▶ Required action:
For each record below, set it down exactly but leave out any picture.

▶ Source data:

== Segment start ==

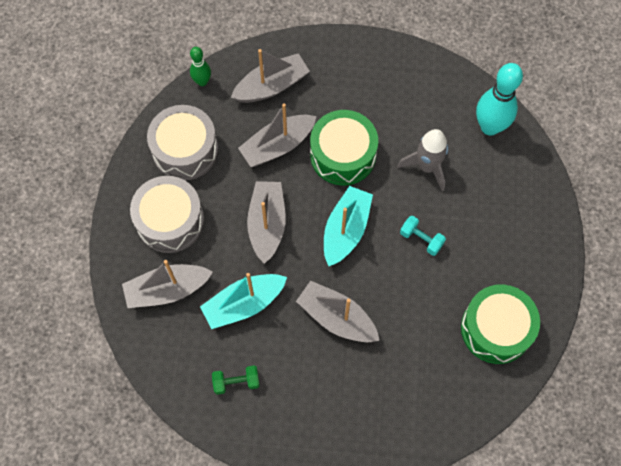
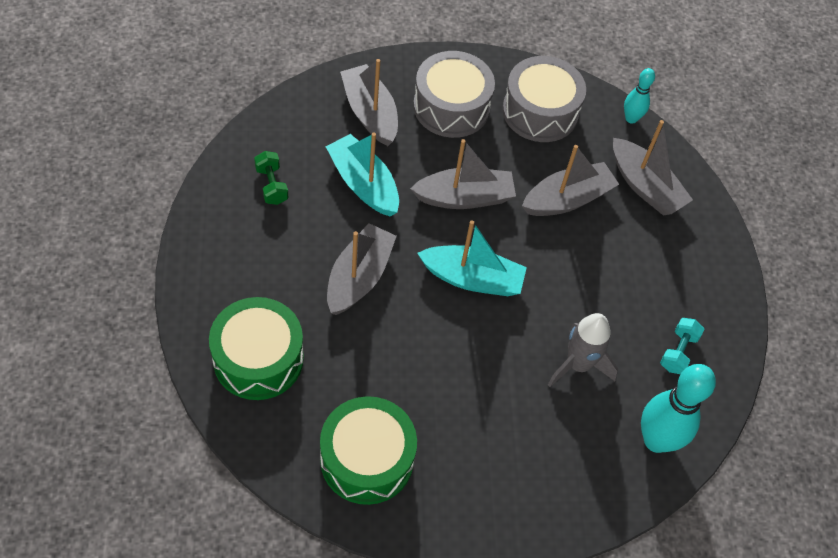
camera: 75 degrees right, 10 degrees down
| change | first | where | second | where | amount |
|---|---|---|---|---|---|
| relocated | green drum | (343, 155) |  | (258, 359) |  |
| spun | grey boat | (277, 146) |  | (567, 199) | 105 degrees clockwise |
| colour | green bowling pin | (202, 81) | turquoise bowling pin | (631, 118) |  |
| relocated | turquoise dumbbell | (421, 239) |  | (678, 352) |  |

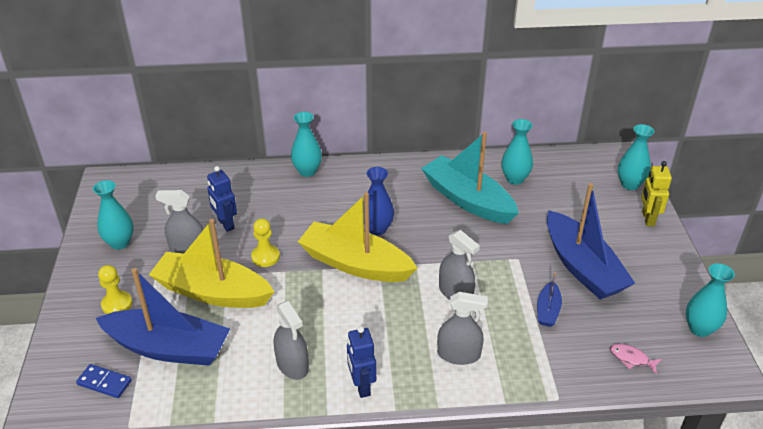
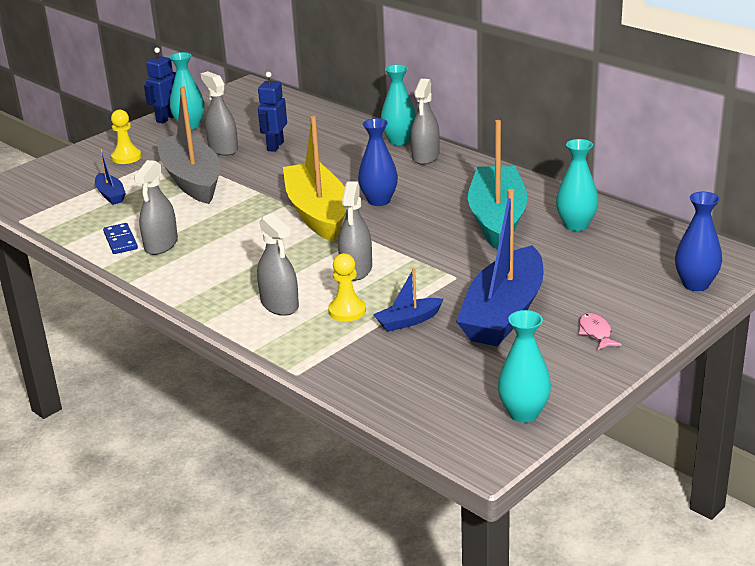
camera: 50 degrees right, 10 degrees down
| change | first | where | second | where | amount |
|---|---|---|---|---|---|
| size | blue boat | (168, 348) |  | (111, 195) | x0.45 |
| relocated | blue domino | (104, 382) |  | (120, 241) |  |
| relocated | blue robot | (361, 386) |  | (166, 118) |  |
| colour | yellow boat | (212, 292) | grey boat | (191, 180) |  |
| relocated | yellow pawn | (265, 257) |  | (347, 311) |  |
| appeared |  |  | grey spray bottle | (425, 156) |  |
| relocated | pink fish | (631, 359) |  | (596, 333) |  |
| colour | turquoise vase | (630, 184) | blue vase | (695, 284) |  |
| missing | yellow robot | (647, 219) |  |  |  |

== Segment end ==

▶ Written response:
camera: 75 degrees right, 10 degrees down
| change | first | where | second | where | amount |
|---|---|---|---|---|---|
| relocated | green drum | (343, 155) |  | (258, 359) |  |
| spun | grey boat | (277, 146) |  | (567, 199) | 105 degrees clockwise |
| colour | green bowling pin | (202, 81) | turquoise bowling pin | (631, 118) |  |
| relocated | turquoise dumbbell | (421, 239) |  | (678, 352) |  |

camera: 50 degrees right, 10 degrees down
| change | first | where | second | where | amount |
|---|---|---|---|---|---|
| size | blue boat | (168, 348) |  | (111, 195) | x0.45 |
| relocated | blue domino | (104, 382) |  | (120, 241) |  |
| relocated | blue robot | (361, 386) |  | (166, 118) |  |
| colour | yellow boat | (212, 292) | grey boat | (191, 180) |  |
| relocated | yellow pawn | (265, 257) |  | (347, 311) |  |
| appeared |  |  | grey spray bottle | (425, 156) |  |
| relocated | pink fish | (631, 359) |  | (596, 333) |  |
| colour | turquoise vase | (630, 184) | blue vase | (695, 284) |  |
| missing | yellow robot | (647, 219) |  |  |  |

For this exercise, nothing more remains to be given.